■ **About this task**
The expected answer is the full listing, repeated exactly and free of images.

** Records supplied follows **

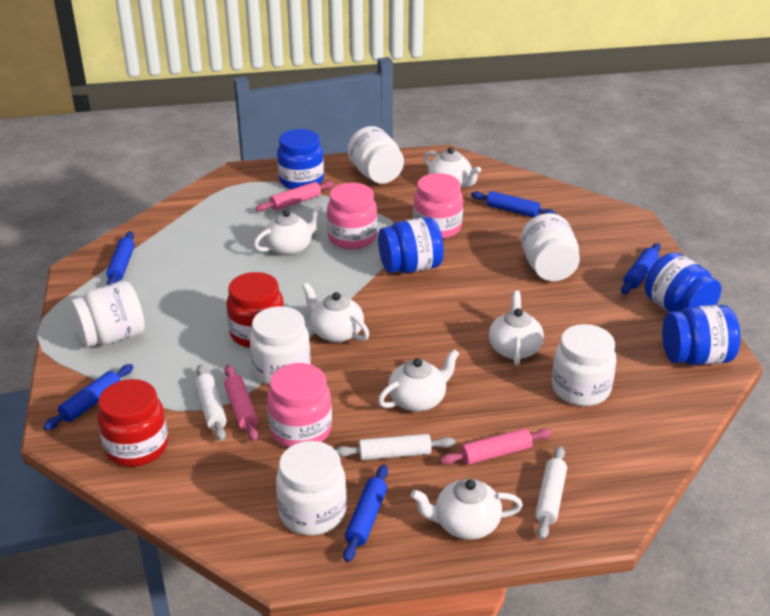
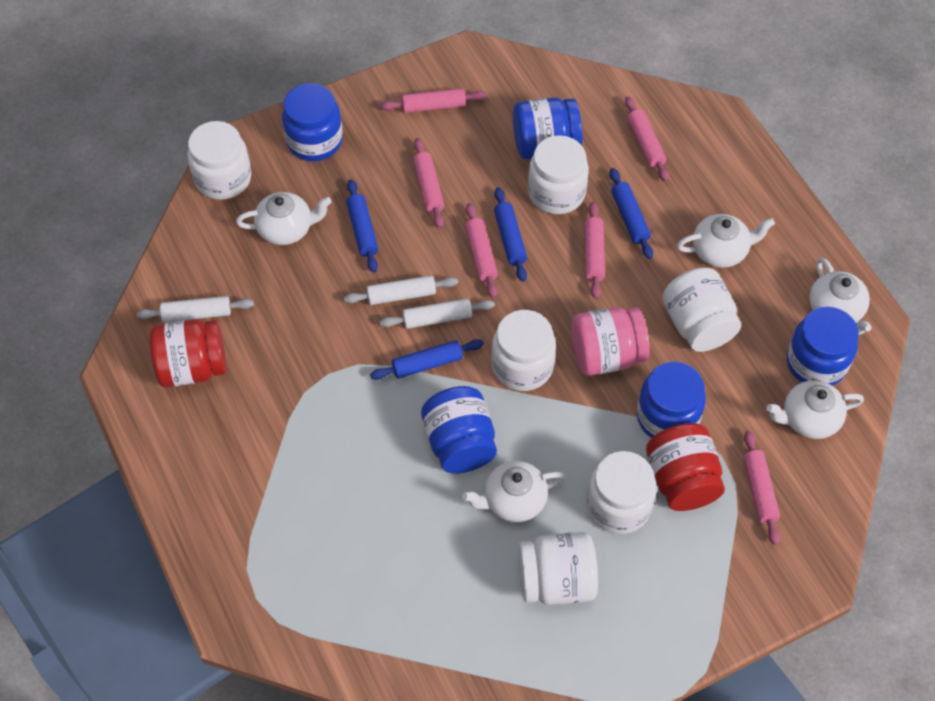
blue jar: 4 -> 5
blue rolling pin: 5 -> 4
pink jar: 3 -> 1
pink rolling pin: 3 -> 6
white teapot: 6 -> 5

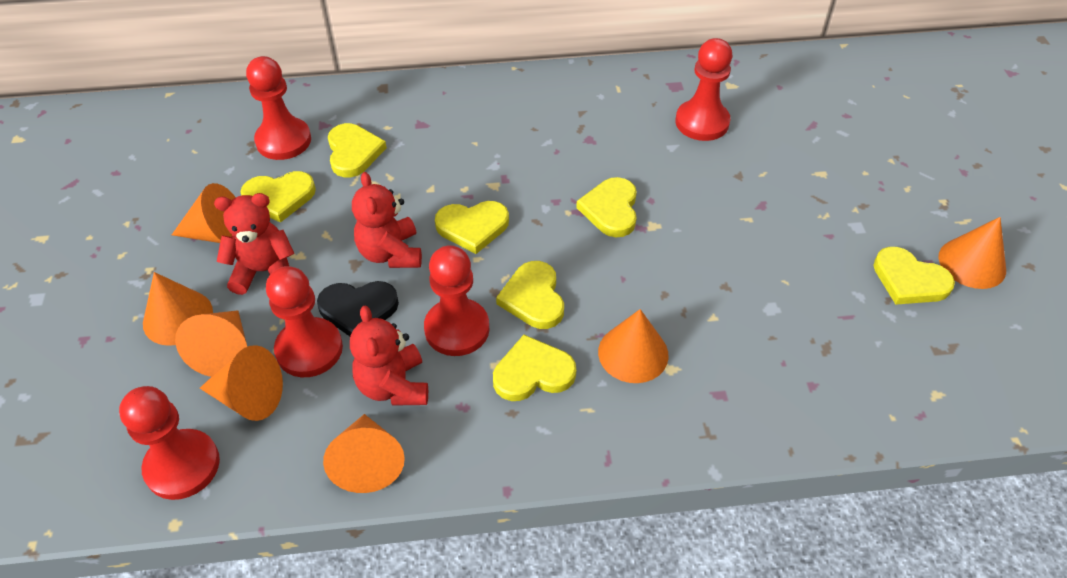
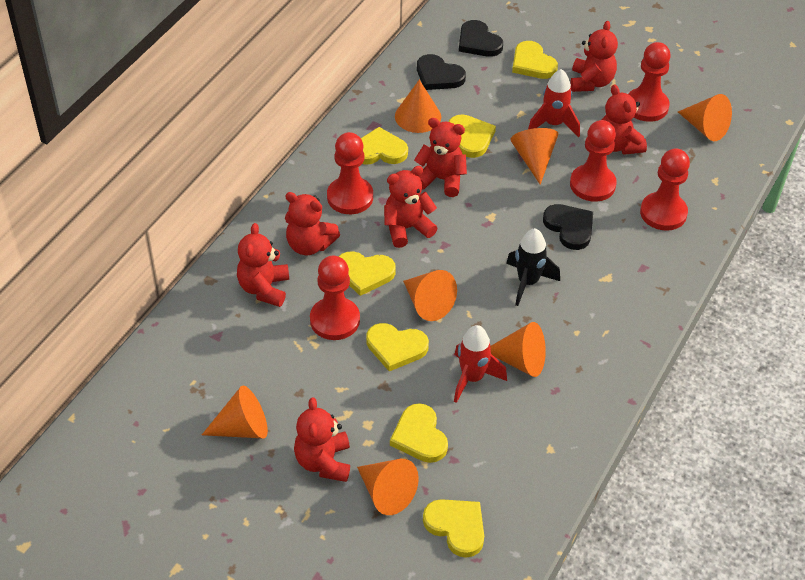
black heart: 1 -> 3
black rocket: 0 -> 1
red rocket: 0 -> 2
red teddy bear: 3 -> 7

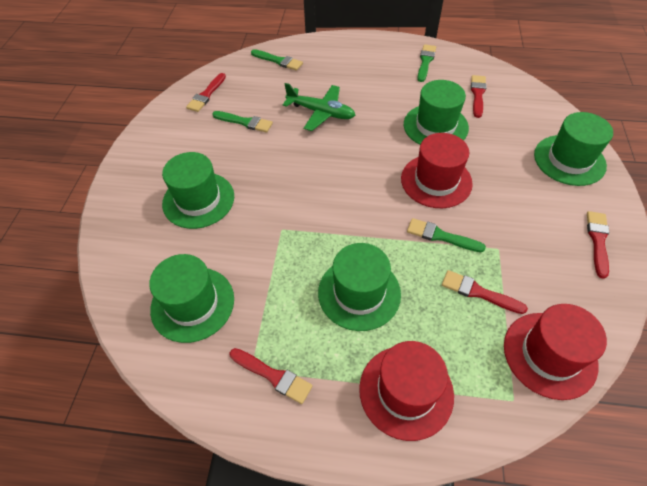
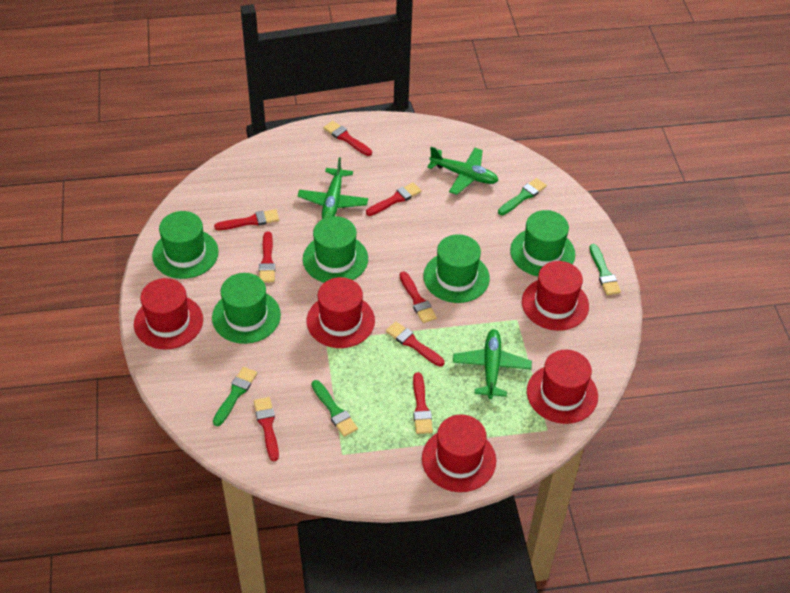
green plane: 1 -> 3
red brush: 5 -> 8
red hat: 3 -> 5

** End of Records supplied **

■ **Response to this exercise**
blue jar: 4 -> 5
blue rolling pin: 5 -> 4
pink jar: 3 -> 1
pink rolling pin: 3 -> 6
white teapot: 6 -> 5

black heart: 1 -> 3
black rocket: 0 -> 1
red rocket: 0 -> 2
red teddy bear: 3 -> 7

green plane: 1 -> 3
red brush: 5 -> 8
red hat: 3 -> 5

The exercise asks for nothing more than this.